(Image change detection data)
********

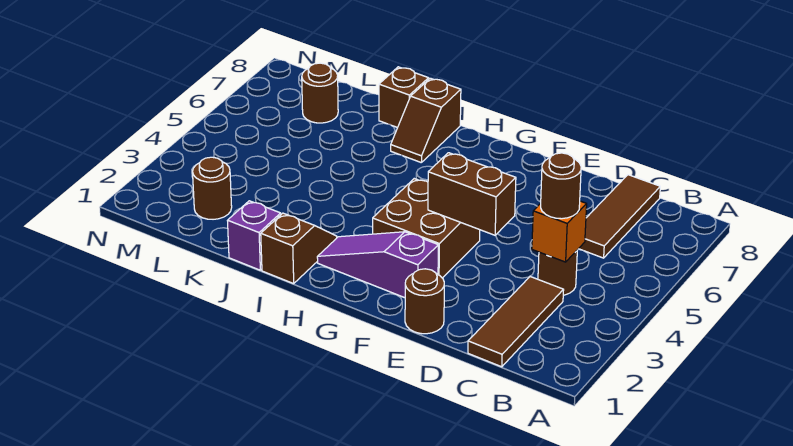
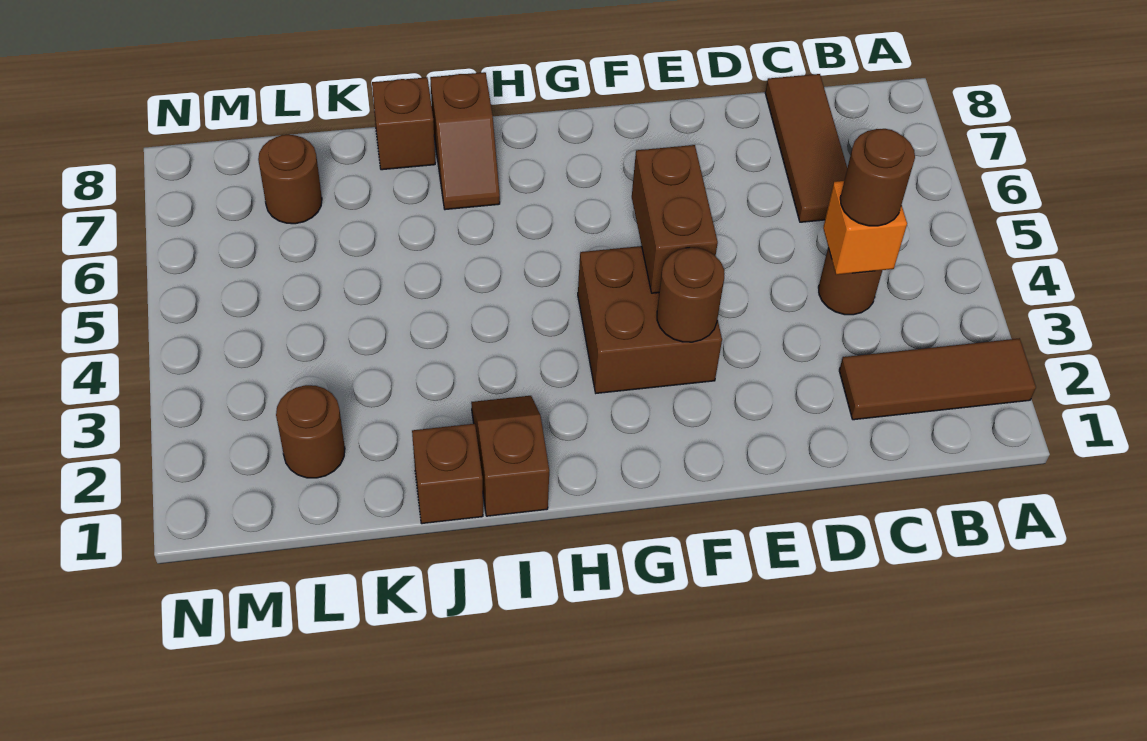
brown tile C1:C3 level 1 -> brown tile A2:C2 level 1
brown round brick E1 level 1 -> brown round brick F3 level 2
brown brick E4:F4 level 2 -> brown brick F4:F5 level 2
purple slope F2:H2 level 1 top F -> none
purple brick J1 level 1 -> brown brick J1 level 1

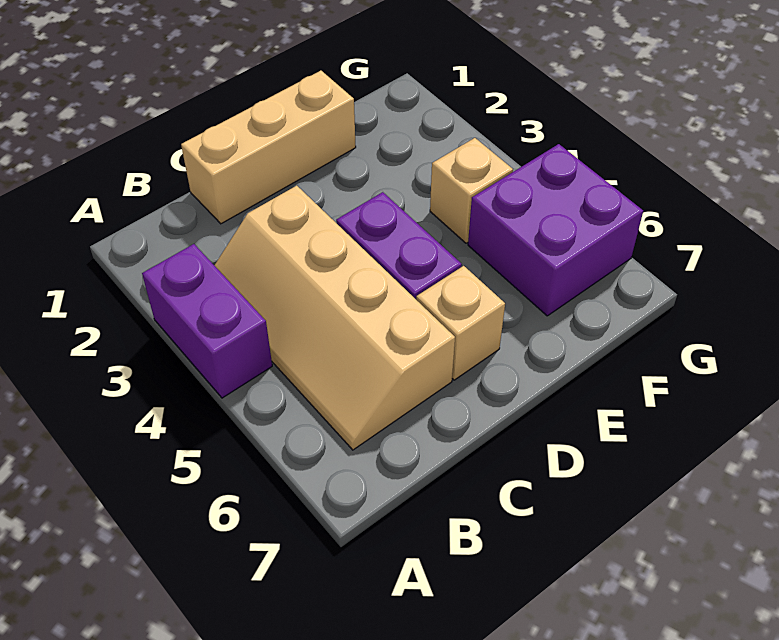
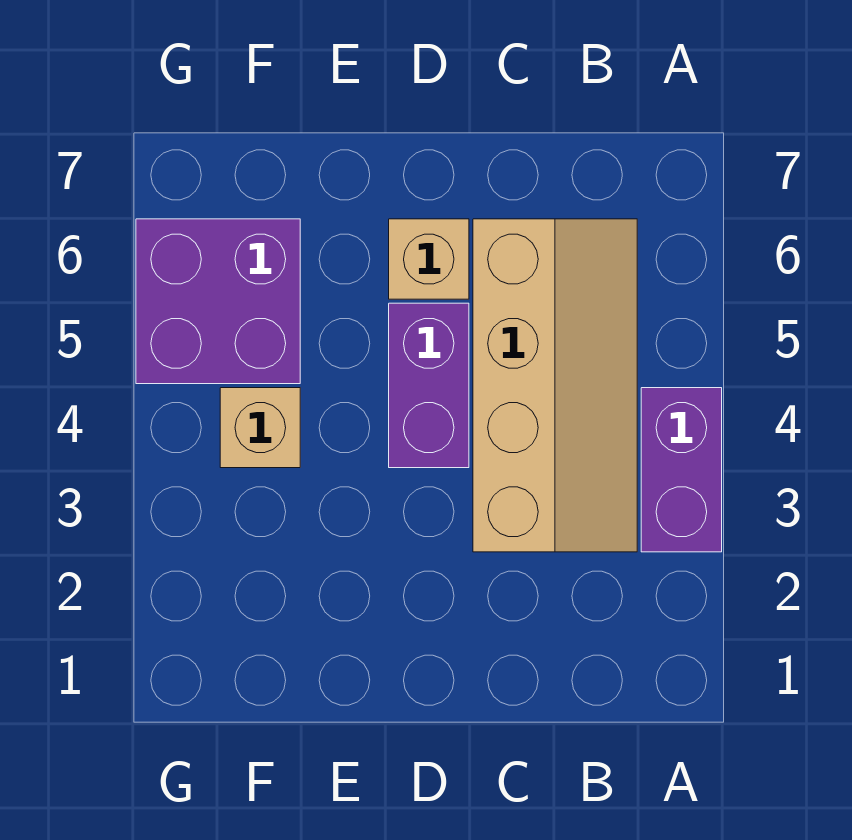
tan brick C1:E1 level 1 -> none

********

● What to work on
Which of the lines above hold the word "none"? Copy each one.

● Answer below
purple slope F2:H2 level 1 top F -> none
tan brick C1:E1 level 1 -> none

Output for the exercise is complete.